#### DATA TO USE ####

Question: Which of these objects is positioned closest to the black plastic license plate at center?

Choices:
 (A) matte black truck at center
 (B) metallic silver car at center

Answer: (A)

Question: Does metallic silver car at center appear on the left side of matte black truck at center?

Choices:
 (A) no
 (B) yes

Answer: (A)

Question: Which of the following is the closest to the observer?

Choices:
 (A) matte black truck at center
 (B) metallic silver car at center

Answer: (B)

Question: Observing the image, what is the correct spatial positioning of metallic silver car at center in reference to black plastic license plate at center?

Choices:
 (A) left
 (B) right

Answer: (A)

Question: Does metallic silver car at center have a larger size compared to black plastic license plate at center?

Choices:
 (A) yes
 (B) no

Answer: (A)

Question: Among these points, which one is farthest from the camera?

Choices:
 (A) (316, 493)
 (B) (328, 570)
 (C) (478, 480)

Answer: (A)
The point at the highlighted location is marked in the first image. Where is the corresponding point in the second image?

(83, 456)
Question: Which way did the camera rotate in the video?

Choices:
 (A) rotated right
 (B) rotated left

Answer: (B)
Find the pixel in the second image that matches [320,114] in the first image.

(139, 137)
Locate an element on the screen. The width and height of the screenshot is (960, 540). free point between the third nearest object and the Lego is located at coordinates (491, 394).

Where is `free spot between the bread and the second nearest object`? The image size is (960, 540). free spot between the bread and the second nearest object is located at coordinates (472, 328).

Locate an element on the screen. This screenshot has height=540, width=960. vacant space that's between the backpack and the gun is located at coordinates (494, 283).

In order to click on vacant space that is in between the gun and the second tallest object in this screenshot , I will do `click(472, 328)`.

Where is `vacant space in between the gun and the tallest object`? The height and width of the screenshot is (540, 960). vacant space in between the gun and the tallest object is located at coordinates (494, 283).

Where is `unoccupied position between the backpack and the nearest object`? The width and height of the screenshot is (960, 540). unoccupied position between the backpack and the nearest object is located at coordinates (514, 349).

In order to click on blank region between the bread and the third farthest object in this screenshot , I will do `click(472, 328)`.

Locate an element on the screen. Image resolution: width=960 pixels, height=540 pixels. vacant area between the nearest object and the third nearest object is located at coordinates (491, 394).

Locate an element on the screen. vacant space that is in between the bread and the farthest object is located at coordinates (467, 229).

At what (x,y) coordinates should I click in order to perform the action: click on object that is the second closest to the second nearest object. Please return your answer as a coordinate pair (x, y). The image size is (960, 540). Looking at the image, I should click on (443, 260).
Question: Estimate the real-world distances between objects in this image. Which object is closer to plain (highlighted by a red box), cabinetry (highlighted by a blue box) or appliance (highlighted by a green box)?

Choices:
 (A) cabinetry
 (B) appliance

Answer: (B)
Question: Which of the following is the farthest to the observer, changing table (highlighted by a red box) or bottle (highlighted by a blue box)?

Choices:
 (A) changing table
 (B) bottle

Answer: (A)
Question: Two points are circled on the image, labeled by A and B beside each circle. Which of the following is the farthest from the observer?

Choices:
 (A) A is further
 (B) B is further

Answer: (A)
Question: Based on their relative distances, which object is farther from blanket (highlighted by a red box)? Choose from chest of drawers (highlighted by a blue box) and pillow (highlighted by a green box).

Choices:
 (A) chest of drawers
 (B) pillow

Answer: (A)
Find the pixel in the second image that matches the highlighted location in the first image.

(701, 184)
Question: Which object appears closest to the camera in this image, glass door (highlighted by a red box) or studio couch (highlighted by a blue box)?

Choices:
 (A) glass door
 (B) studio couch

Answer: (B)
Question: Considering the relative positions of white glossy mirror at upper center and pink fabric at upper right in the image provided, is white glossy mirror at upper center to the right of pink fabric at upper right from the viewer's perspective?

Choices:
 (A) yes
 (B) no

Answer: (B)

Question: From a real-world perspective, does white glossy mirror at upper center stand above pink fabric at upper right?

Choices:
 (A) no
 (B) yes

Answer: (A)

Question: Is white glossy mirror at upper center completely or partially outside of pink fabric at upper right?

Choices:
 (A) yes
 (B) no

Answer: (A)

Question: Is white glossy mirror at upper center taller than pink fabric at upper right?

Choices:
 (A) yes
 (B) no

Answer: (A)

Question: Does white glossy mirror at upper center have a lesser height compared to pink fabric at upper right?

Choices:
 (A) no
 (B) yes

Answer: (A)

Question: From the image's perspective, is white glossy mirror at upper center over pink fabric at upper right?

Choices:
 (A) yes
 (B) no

####

Retype all of the lines above character for character, with no changes.

Question: Which of these objects is positioned closest to the black plastic license plate at center?

Choices:
 (A) matte black truck at center
 (B) metallic silver car at center

Answer: (A)

Question: Does metallic silver car at center appear on the left side of matte black truck at center?

Choices:
 (A) no
 (B) yes

Answer: (A)

Question: Which of the following is the closest to the observer?

Choices:
 (A) matte black truck at center
 (B) metallic silver car at center

Answer: (B)

Question: Observing the image, what is the correct spatial positioning of metallic silver car at center in reference to black plastic license plate at center?

Choices:
 (A) left
 (B) right

Answer: (A)

Question: Does metallic silver car at center have a larger size compared to black plastic license plate at center?

Choices:
 (A) yes
 (B) no

Answer: (A)

Question: Among these points, which one is farthest from the camera?

Choices:
 (A) (316, 493)
 (B) (328, 570)
 (C) (478, 480)

Answer: (A)
The point at the highlighted location is marked in the first image. Where is the corresponding point in the second image?

(83, 456)
Question: Which way did the camera rotate in the video?

Choices:
 (A) rotated right
 (B) rotated left

Answer: (B)
Find the pixel in the second image that matches [320,114] in the first image.

(139, 137)
Locate an element on the screen. The width and height of the screenshot is (960, 540). free point between the third nearest object and the Lego is located at coordinates (491, 394).

Where is `free spot between the bread and the second nearest object`? The image size is (960, 540). free spot between the bread and the second nearest object is located at coordinates (472, 328).

Locate an element on the screen. This screenshot has height=540, width=960. vacant space that's between the backpack and the gun is located at coordinates (494, 283).

In order to click on vacant space that is in between the gun and the second tallest object in this screenshot , I will do `click(472, 328)`.

Where is `vacant space in between the gun and the tallest object`? The height and width of the screenshot is (540, 960). vacant space in between the gun and the tallest object is located at coordinates (494, 283).

Where is `unoccupied position between the backpack and the nearest object`? The width and height of the screenshot is (960, 540). unoccupied position between the backpack and the nearest object is located at coordinates (514, 349).

In order to click on blank region between the bread and the third farthest object in this screenshot , I will do `click(472, 328)`.

Locate an element on the screen. Image resolution: width=960 pixels, height=540 pixels. vacant area between the nearest object and the third nearest object is located at coordinates (491, 394).

Locate an element on the screen. vacant space that is in between the bread and the farthest object is located at coordinates (467, 229).

At what (x,y) coordinates should I click in order to perform the action: click on object that is the second closest to the second nearest object. Please return your answer as a coordinate pair (x, y). The image size is (960, 540). Looking at the image, I should click on (443, 260).
Question: Estimate the real-world distances between objects in this image. Which object is closer to plain (highlighted by a red box), cabinetry (highlighted by a blue box) or appliance (highlighted by a green box)?

Choices:
 (A) cabinetry
 (B) appliance

Answer: (B)
Question: Which of the following is the farthest to the observer, changing table (highlighted by a red box) or bottle (highlighted by a blue box)?

Choices:
 (A) changing table
 (B) bottle

Answer: (A)
Question: Two points are circled on the image, labeled by A and B beside each circle. Which of the following is the farthest from the observer?

Choices:
 (A) A is further
 (B) B is further

Answer: (A)
Question: Based on their relative distances, which object is farther from blanket (highlighted by a red box)? Choose from chest of drawers (highlighted by a blue box) and pillow (highlighted by a green box).

Choices:
 (A) chest of drawers
 (B) pillow

Answer: (A)
Find the pixel in the second image that matches the highlighted location in the first image.

(701, 184)
Question: Which object appears closest to the camera in this image, glass door (highlighted by a red box) or studio couch (highlighted by a blue box)?

Choices:
 (A) glass door
 (B) studio couch

Answer: (B)
Question: Considering the relative positions of white glossy mirror at upper center and pink fabric at upper right in the image provided, is white glossy mirror at upper center to the right of pink fabric at upper right from the viewer's perspective?

Choices:
 (A) yes
 (B) no

Answer: (B)

Question: From a real-world perspective, does white glossy mirror at upper center stand above pink fabric at upper right?

Choices:
 (A) no
 (B) yes

Answer: (A)

Question: Is white glossy mirror at upper center completely or partially outside of pink fabric at upper right?

Choices:
 (A) yes
 (B) no

Answer: (A)

Question: Is white glossy mirror at upper center taller than pink fabric at upper right?

Choices:
 (A) yes
 (B) no

Answer: (A)

Question: Does white glossy mirror at upper center have a lesser height compared to pink fabric at upper right?

Choices:
 (A) no
 (B) yes

Answer: (A)

Question: From the image's perspective, is white glossy mirror at upper center over pink fabric at upper right?

Choices:
 (A) yes
 (B) no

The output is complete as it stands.